Start of Data shown

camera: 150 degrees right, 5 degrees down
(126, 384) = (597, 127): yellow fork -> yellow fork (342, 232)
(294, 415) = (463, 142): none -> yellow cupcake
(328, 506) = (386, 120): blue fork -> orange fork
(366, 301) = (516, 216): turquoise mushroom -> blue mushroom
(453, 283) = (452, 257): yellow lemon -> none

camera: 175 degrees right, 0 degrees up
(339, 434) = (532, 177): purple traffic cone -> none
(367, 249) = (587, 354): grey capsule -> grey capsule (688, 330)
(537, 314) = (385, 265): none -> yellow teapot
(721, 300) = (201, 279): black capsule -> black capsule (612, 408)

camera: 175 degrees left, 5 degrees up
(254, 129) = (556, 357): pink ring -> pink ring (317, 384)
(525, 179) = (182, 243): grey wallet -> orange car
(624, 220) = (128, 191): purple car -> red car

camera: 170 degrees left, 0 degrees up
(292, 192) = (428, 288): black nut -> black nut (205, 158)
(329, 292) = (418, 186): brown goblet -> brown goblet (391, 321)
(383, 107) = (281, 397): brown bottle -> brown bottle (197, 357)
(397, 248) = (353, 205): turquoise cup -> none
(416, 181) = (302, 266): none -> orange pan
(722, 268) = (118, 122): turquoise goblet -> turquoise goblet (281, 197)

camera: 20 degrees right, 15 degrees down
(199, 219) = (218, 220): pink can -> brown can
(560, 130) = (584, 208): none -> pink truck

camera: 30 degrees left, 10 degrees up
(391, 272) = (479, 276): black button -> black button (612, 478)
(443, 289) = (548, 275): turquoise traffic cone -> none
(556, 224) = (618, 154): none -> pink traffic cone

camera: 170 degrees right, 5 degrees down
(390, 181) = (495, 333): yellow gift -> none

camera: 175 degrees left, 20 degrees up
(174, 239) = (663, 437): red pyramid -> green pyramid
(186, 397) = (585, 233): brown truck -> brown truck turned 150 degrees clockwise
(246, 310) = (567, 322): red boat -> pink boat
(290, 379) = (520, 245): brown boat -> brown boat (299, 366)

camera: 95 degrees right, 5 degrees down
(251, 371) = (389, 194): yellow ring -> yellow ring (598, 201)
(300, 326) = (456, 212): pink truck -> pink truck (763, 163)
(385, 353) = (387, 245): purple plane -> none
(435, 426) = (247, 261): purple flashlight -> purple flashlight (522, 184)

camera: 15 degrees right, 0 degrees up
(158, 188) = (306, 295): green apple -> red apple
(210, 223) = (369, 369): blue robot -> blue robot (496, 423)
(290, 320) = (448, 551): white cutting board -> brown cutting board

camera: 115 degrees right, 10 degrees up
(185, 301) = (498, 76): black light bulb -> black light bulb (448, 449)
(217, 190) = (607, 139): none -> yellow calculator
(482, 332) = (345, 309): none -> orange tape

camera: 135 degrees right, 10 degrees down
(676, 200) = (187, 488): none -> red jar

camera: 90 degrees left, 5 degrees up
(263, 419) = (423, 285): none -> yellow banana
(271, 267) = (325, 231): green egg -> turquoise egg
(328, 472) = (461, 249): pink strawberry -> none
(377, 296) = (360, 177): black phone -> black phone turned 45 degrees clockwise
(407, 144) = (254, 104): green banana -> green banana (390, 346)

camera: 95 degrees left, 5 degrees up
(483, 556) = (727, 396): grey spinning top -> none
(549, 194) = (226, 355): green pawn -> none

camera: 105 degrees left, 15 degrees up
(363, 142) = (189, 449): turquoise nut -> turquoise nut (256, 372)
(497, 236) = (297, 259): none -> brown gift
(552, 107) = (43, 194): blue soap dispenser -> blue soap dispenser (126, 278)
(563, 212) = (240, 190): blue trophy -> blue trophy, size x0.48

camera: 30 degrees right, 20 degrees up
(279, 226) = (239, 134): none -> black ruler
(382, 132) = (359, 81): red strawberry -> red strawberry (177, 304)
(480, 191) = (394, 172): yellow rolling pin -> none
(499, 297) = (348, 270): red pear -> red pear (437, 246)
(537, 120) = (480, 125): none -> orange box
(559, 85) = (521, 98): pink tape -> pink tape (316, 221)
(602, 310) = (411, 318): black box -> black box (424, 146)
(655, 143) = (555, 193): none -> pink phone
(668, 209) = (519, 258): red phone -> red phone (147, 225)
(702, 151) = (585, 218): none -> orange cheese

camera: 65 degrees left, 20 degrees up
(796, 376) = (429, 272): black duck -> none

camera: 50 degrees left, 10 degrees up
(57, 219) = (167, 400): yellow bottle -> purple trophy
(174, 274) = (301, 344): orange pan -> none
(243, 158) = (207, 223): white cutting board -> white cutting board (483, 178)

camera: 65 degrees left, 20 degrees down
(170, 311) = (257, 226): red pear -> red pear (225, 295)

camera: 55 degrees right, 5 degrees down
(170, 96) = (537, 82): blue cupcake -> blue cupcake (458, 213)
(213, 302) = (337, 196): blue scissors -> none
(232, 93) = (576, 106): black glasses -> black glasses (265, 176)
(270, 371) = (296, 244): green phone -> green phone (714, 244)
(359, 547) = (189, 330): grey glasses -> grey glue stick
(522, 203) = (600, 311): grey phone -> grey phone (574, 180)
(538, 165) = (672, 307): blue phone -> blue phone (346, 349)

End of Data shown

• _What to do_:
Taking the line with "(559, 85) = (521, 98): pink" as the first and the line with "(174, 274) = (301, 344): orange pan -> none" as the last, retype that stretch of the data above exactly, with no other lines.

• _Problem solution_:
(559, 85) = (521, 98): pink tape -> pink tape (316, 221)
(602, 310) = (411, 318): black box -> black box (424, 146)
(655, 143) = (555, 193): none -> pink phone
(668, 209) = (519, 258): red phone -> red phone (147, 225)
(702, 151) = (585, 218): none -> orange cheese

camera: 65 degrees left, 20 degrees up
(796, 376) = (429, 272): black duck -> none

camera: 50 degrees left, 10 degrees up
(57, 219) = (167, 400): yellow bottle -> purple trophy
(174, 274) = (301, 344): orange pan -> none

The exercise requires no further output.